↓↓↓
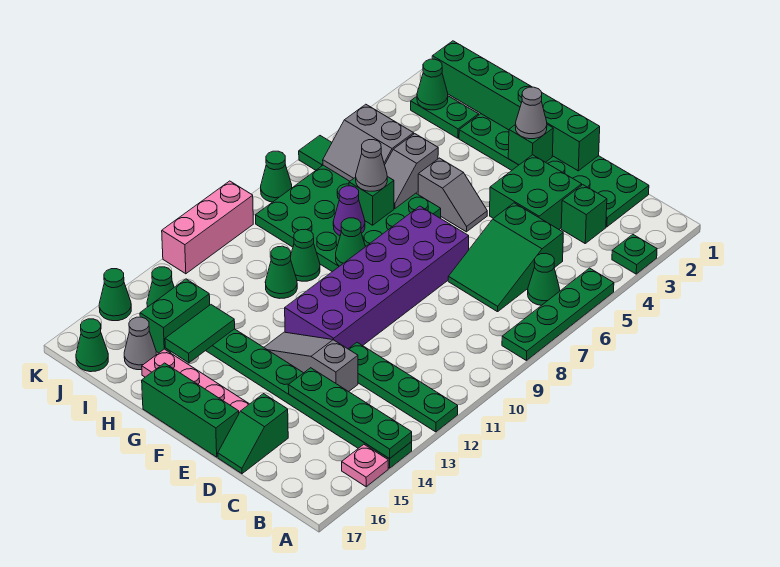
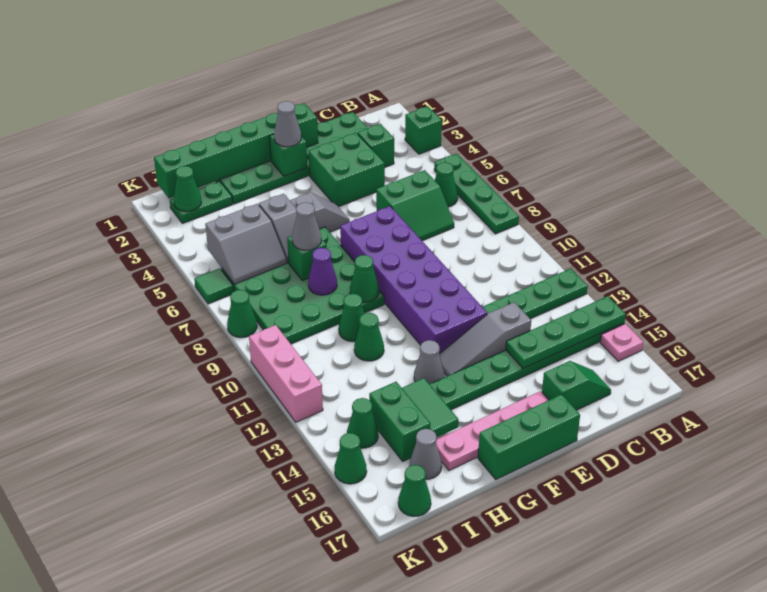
green plate A3 level 1 -> green brick A3 level 1
green slope C5:D7 level 1 top 5 -> green slope C6:D7 level 1 top 6
green slope D16:D17 level 1 top 16 -> green slope C16:D16 level 1 top D
none -> grey cone G13 level 1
↑↑↑
:: REQUIRED WORK ::
Output the listing above exactly, but leave its pictures behind.

:: EXERCISE RESPONSE ::
green plate A3 level 1 -> green brick A3 level 1
green slope C5:D7 level 1 top 5 -> green slope C6:D7 level 1 top 6
green slope D16:D17 level 1 top 16 -> green slope C16:D16 level 1 top D
none -> grey cone G13 level 1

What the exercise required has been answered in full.